_RECORDS FOR THIS TASK_.
● ● ● ● ● ● ●

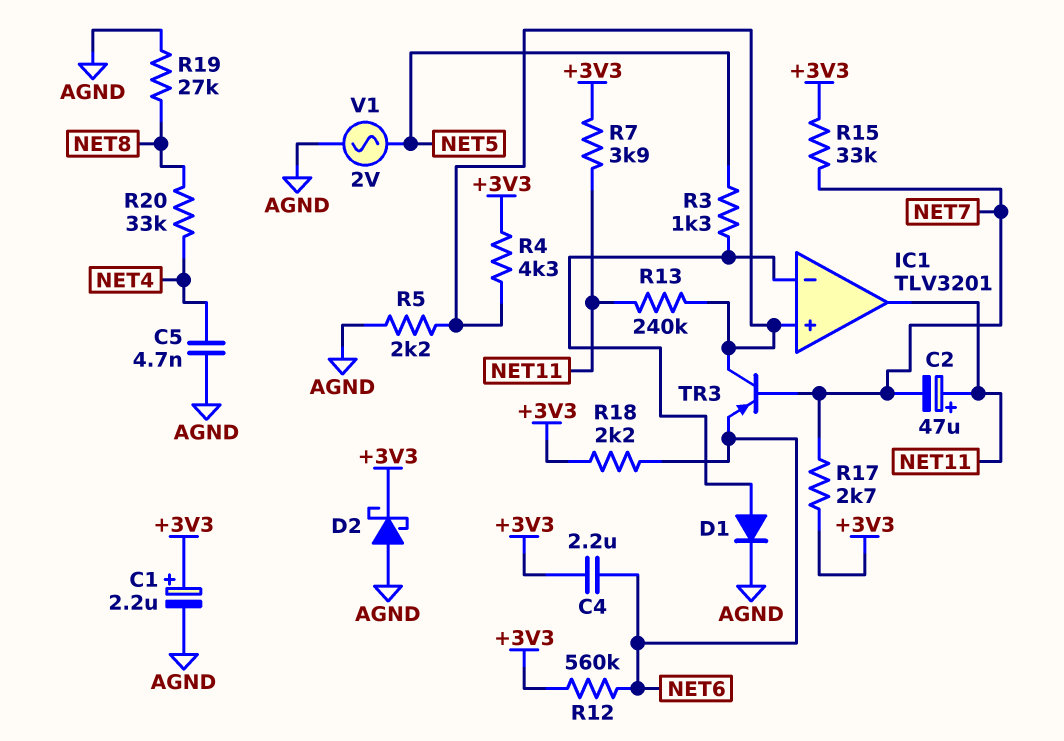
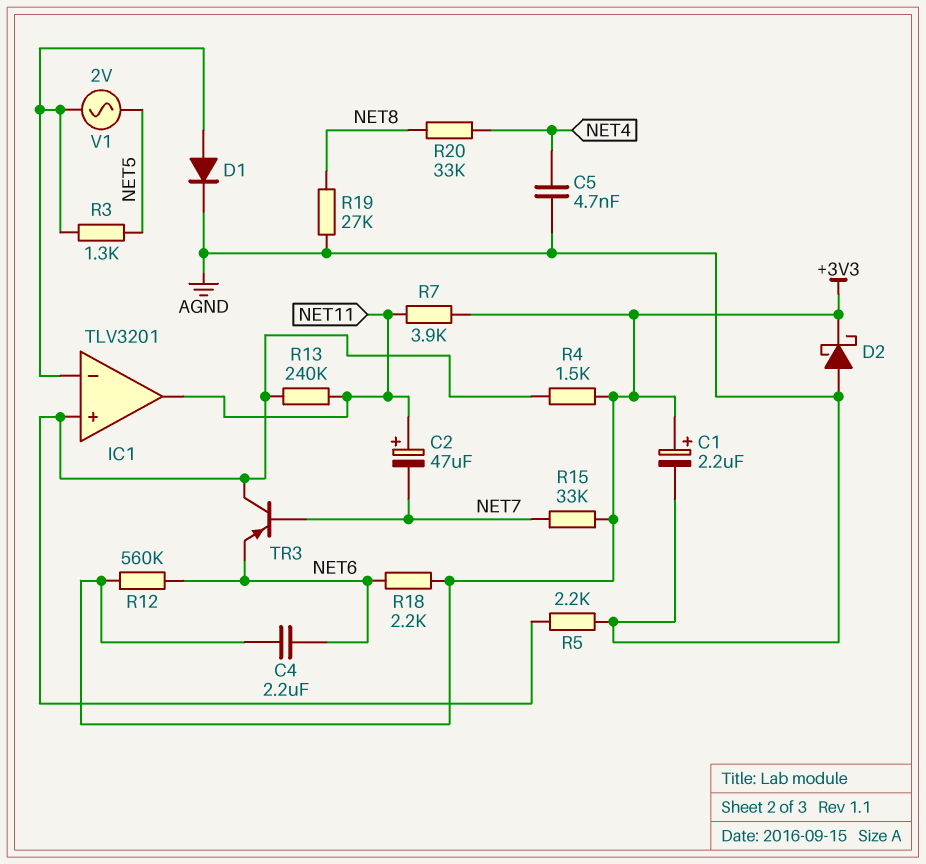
R4: 4.3k (+3V3, IC1/in+) -> 1.5k (+3V3, IC1/in+)
R17: 2.7k (+3V3, NET7) -> none
V1: AC 2V (AGND, NET5) -> AC 2V (IC1/in-, NET5)

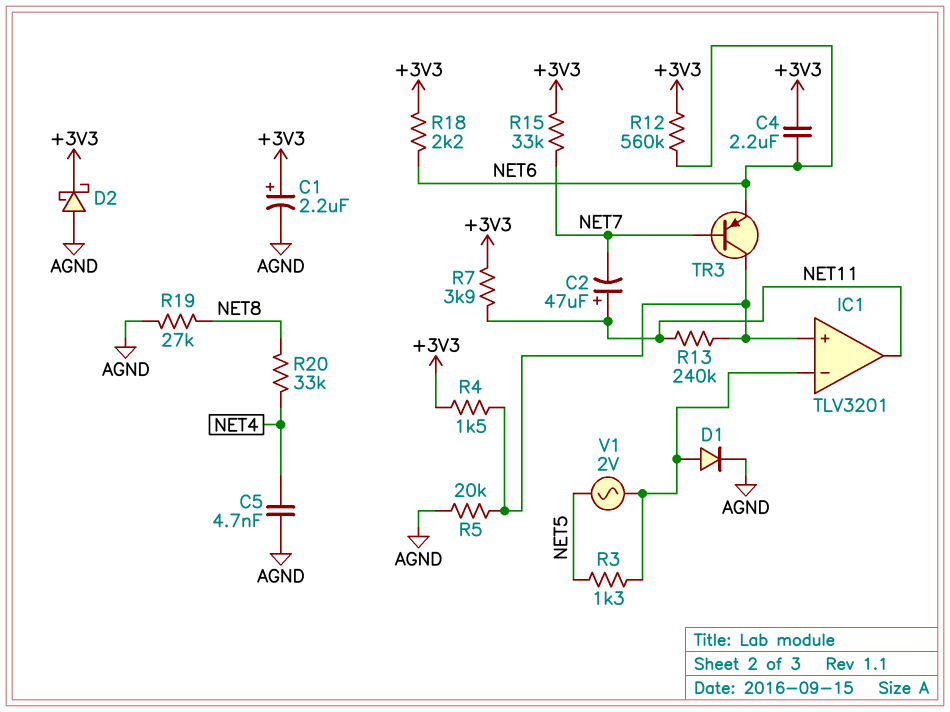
R5: 2.2k (AGND, IC1/in+) -> 20k (AGND, IC1/in+)

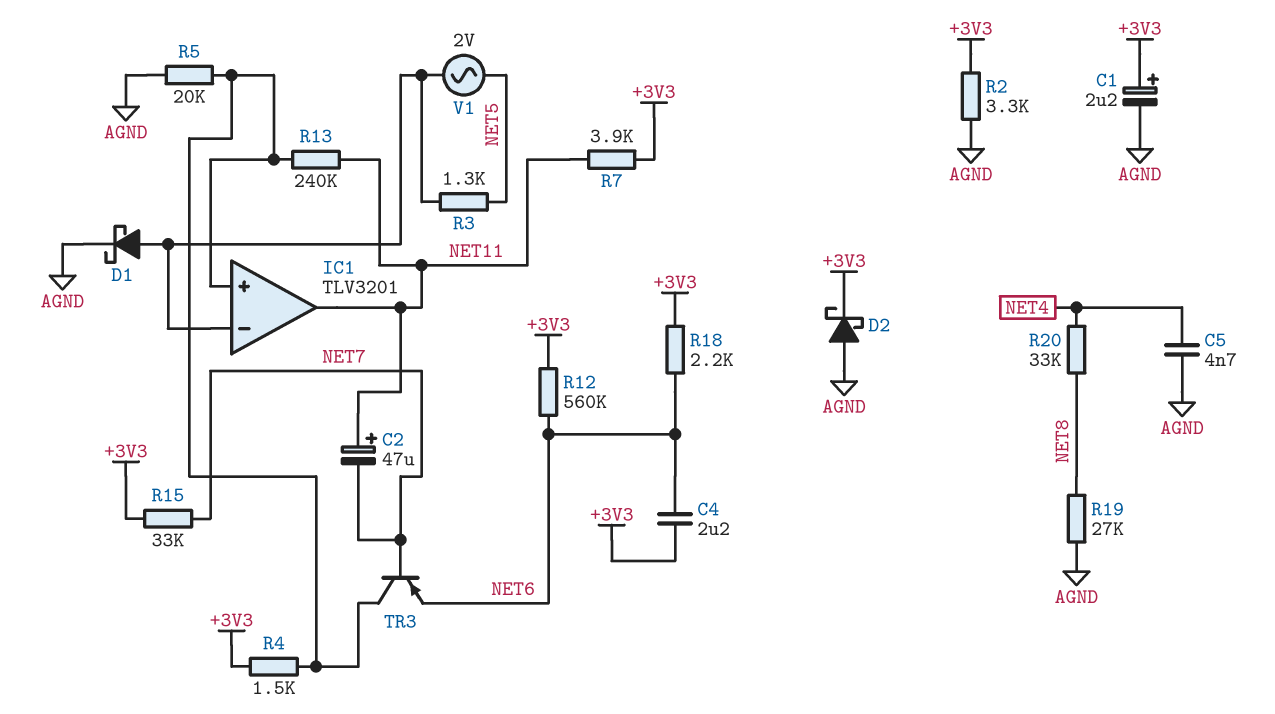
D1: diode (A IC1/in-, K AGND) -> schottky (A IC1/in-, K AGND)
R2: none -> 3.3k (+3V3, AGND)

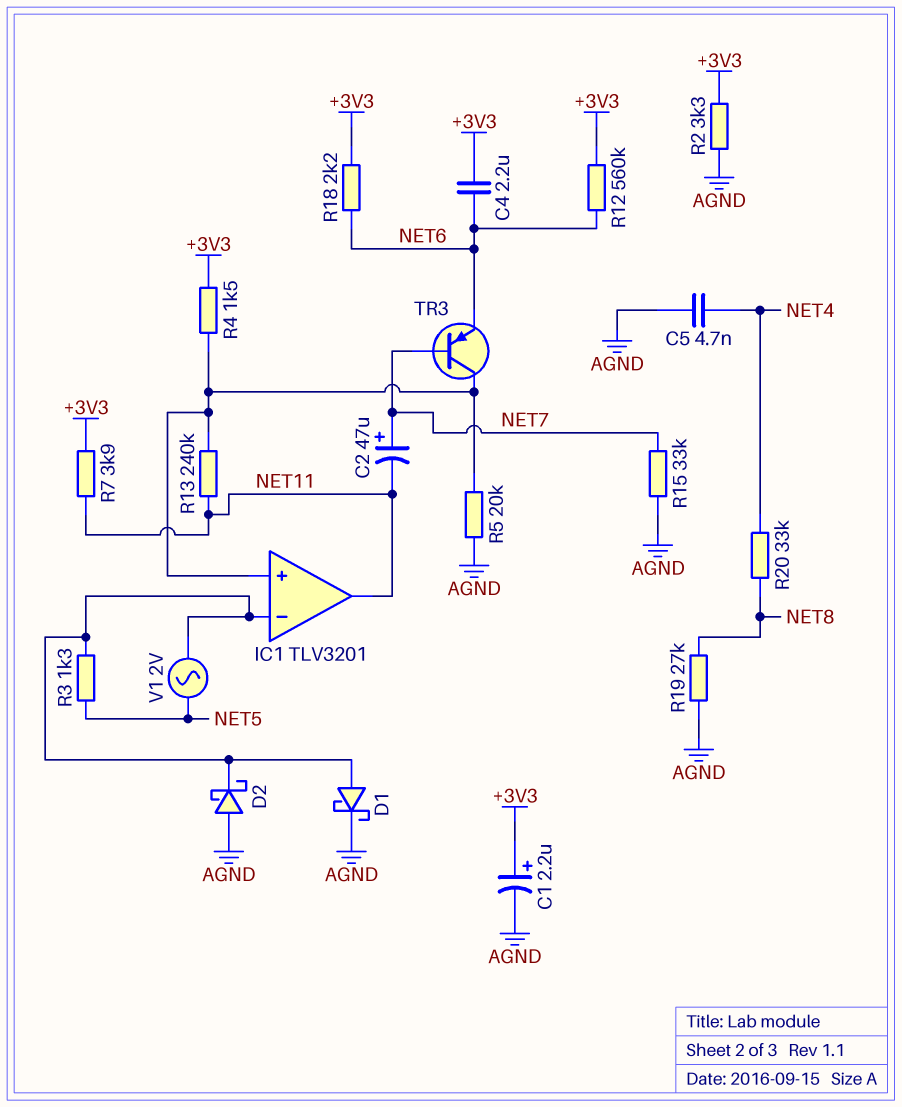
C2: 47uF (plus NET11, minus NET7) -> 47uF (plus NET7, minus NET11)
D2: schottky (A AGND, K +3V3) -> schottky (A AGND, K IC1/in-)
R15: 33k (+3V3, NET7) -> 33k (AGND, NET7)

● ● ● ● ● ● ●

_DESCRIPTION OF THE TASK_.
Word for word, please return the lines from the one containing "C2: 47uF (plus" through the end of the listing, both ends included, and nothing else.

_RESPONSE TO THE TASK_.
C2: 47uF (plus NET11, minus NET7) -> 47uF (plus NET7, minus NET11)
D2: schottky (A AGND, K +3V3) -> schottky (A AGND, K IC1/in-)
R15: 33k (+3V3, NET7) -> 33k (AGND, NET7)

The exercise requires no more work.